[Start of Attachment]

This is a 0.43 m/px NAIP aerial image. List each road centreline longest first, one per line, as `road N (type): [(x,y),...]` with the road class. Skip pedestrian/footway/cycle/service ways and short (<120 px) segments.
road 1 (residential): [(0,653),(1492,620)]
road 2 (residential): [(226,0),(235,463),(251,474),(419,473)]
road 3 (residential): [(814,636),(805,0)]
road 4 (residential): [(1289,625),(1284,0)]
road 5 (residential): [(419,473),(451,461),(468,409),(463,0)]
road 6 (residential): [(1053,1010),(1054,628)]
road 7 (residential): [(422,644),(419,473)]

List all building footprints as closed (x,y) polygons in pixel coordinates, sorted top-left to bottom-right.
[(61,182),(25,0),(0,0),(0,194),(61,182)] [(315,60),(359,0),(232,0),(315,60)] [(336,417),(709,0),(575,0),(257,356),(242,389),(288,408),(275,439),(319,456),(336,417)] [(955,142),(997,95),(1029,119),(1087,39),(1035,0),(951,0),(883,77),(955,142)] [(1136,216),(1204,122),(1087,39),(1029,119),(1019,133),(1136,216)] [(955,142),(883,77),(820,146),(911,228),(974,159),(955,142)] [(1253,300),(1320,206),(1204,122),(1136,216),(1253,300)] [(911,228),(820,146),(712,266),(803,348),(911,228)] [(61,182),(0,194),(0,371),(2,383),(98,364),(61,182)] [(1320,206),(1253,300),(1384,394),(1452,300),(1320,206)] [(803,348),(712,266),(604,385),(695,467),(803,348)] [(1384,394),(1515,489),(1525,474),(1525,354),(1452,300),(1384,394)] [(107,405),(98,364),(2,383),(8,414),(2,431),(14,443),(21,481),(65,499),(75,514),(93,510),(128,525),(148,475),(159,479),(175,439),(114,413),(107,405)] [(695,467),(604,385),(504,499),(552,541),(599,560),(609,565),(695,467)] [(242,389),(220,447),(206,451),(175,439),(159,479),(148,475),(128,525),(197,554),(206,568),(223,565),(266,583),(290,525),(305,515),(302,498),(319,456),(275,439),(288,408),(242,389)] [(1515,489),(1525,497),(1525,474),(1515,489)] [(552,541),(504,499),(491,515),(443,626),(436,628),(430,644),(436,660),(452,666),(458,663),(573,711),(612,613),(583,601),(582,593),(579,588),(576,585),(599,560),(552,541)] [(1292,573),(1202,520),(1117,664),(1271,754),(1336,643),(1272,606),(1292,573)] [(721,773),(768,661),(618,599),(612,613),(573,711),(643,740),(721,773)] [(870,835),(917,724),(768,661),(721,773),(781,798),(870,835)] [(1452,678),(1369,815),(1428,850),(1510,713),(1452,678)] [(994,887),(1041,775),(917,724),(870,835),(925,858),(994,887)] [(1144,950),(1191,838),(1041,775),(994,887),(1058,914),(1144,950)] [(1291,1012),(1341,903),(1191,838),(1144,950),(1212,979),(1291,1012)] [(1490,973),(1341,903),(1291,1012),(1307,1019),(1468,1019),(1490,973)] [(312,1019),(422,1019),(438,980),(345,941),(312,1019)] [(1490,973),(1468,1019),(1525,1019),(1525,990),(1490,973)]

[End of Attachment]

Problem to work on: Copy out each line of the entries that holds "List".

Task answer:
This is a 0.43 m/px NAIP aerial image. List each road centreline longest first, one per line, as `road N (type): [(x,y),...]` with the road class. Skip pedestrian/footway/cycle/service ways and short (<120 px) segments.
List all building footprints as closed (x,y) polygons in pixel coordinates, sorted top-left to bottom-right.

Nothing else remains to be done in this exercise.